EXERCISE: Ignoring the pictures, copy the data exactly.

(Structured diff data)
--------------------------------
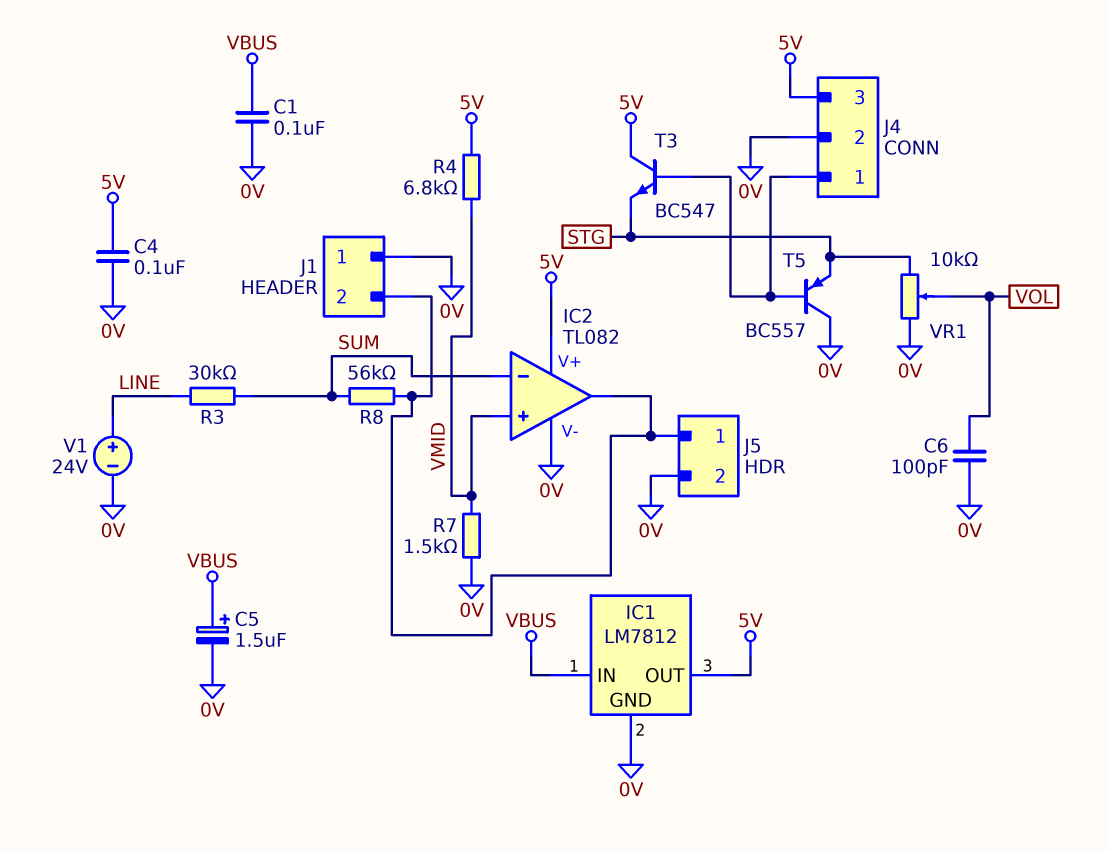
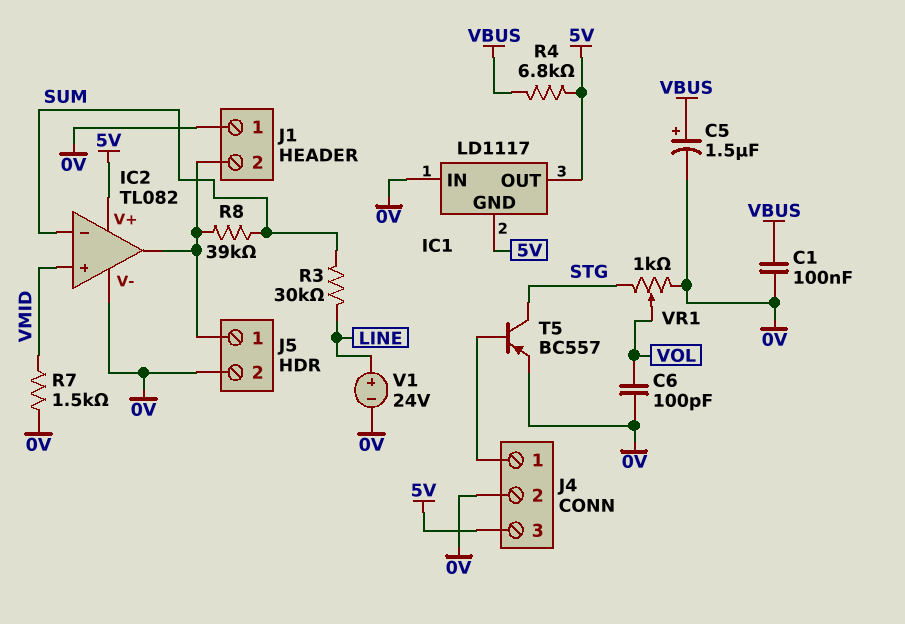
C4: 100nF (0V, 5V) -> none
IC1: LM7812 -> LD1117
IC1 pin GND: 0V -> 5V
IC1 pin IN: VBUS -> 0V
R4: 6.8k (5V, VMID) -> 6.8k (5V, VBUS)
R8: 56k (IC2/out, SUM) -> 39k (IC2/out, SUM)
T3: NPN BC547 (B J4/1, C 5V, E STG) -> none
T5: PNP BC557 (B J4/1, C 0V, E STG) -> PNP BC557 (B J4/1, C STG, E 0V)
VR1: 10k (0V, STG, wiper VOL) -> 1k (0V, STG, wiper VOL)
--------------------------------
REPLY TO THE EXERCISE:
C4: 100nF (0V, 5V) -> none
IC1: LM7812 -> LD1117
IC1 pin GND: 0V -> 5V
IC1 pin IN: VBUS -> 0V
R4: 6.8k (5V, VMID) -> 6.8k (5V, VBUS)
R8: 56k (IC2/out, SUM) -> 39k (IC2/out, SUM)
T3: NPN BC547 (B J4/1, C 5V, E STG) -> none
T5: PNP BC557 (B J4/1, C 0V, E STG) -> PNP BC557 (B J4/1, C STG, E 0V)
VR1: 10k (0V, STG, wiper VOL) -> 1k (0V, STG, wiper VOL)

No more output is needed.